**Information supplied**.
-=-=-=-=-

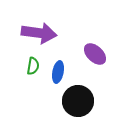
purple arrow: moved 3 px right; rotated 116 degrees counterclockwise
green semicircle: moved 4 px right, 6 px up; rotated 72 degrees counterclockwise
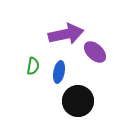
purple arrow: moved 27 px right, 1 px down; rotated 20 degrees counterclockwise
purple ellipse: moved 2 px up
blue ellipse: moved 1 px right
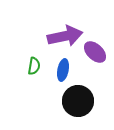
purple arrow: moved 1 px left, 2 px down
green semicircle: moved 1 px right
blue ellipse: moved 4 px right, 2 px up
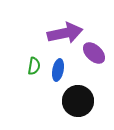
purple arrow: moved 3 px up
purple ellipse: moved 1 px left, 1 px down
blue ellipse: moved 5 px left
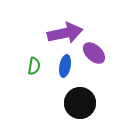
blue ellipse: moved 7 px right, 4 px up
black circle: moved 2 px right, 2 px down
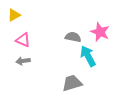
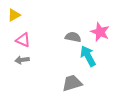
gray arrow: moved 1 px left, 1 px up
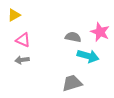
cyan arrow: rotated 135 degrees clockwise
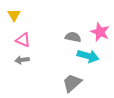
yellow triangle: rotated 32 degrees counterclockwise
gray trapezoid: rotated 25 degrees counterclockwise
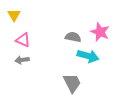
gray trapezoid: rotated 105 degrees clockwise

-=-=-=-=-

**To do**.
Copy every line of the rows above word for word, leaving out the picture markers.

**Worked answer**.
purple arrow: moved 3 px right; rotated 116 degrees counterclockwise
green semicircle: moved 4 px right, 6 px up; rotated 72 degrees counterclockwise
purple arrow: moved 27 px right, 1 px down; rotated 20 degrees counterclockwise
purple ellipse: moved 2 px up
blue ellipse: moved 1 px right
purple arrow: moved 1 px left, 2 px down
green semicircle: moved 1 px right
blue ellipse: moved 4 px right, 2 px up
purple arrow: moved 3 px up
purple ellipse: moved 1 px left, 1 px down
blue ellipse: moved 5 px left
blue ellipse: moved 7 px right, 4 px up
black circle: moved 2 px right, 2 px down
gray arrow: moved 1 px left, 1 px up
cyan arrow: rotated 135 degrees clockwise
yellow triangle: rotated 32 degrees counterclockwise
gray trapezoid: rotated 25 degrees counterclockwise
gray trapezoid: rotated 105 degrees clockwise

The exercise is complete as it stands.